## Problem requirements
Look through the entries for the line containing "camera: 100 degrees right, 0 degrees up". Then output that line and every line after it, exactly, to the end.

··· Dataset records ···

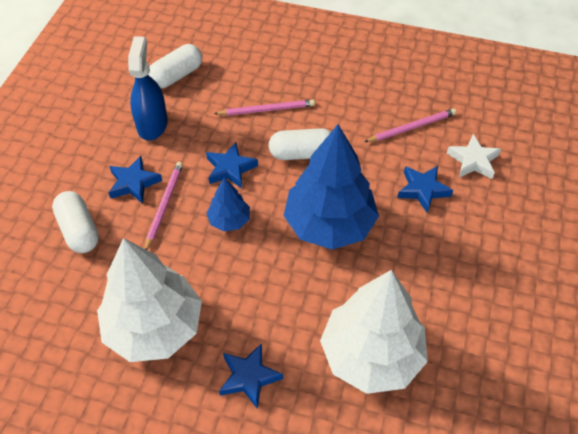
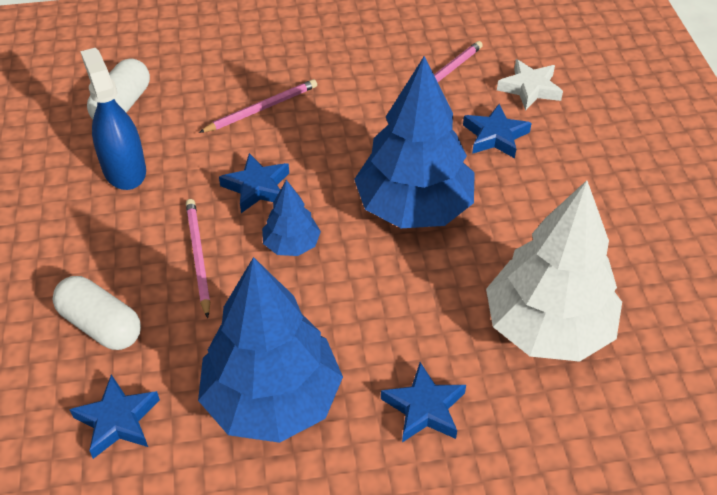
camera: 25 degrees left, 5 degrees down
(134, 183) = (142, 245): blue star -> blue star (118, 420)
(154, 327) = (272, 399): white tree -> blue tree
(302, 154) = (334, 143): white capsule -> none

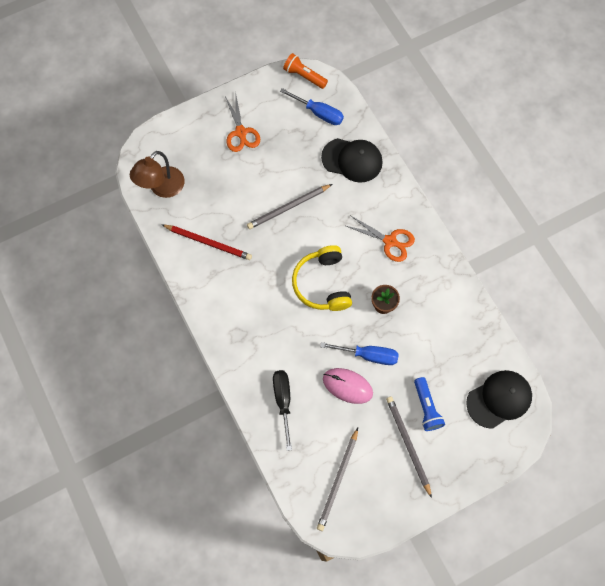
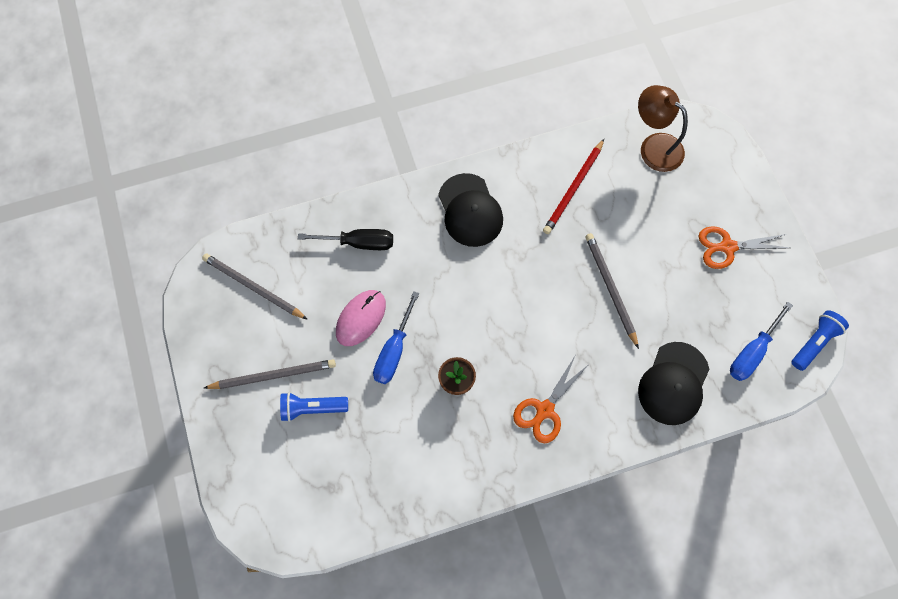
camera: 100 degrees right, 0 degrees up
(304, 76) = (814, 342): orange flashlight -> blue flashlight
(322, 284) = (498, 312): yellow headphones -> none
(499, 399) = (301, 505): black cap -> black cap (470, 210)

···

## Response box
camera: 100 degrees right, 0 degrees up
(304, 76) = (814, 342): orange flashlight -> blue flashlight
(322, 284) = (498, 312): yellow headphones -> none
(499, 399) = (301, 505): black cap -> black cap (470, 210)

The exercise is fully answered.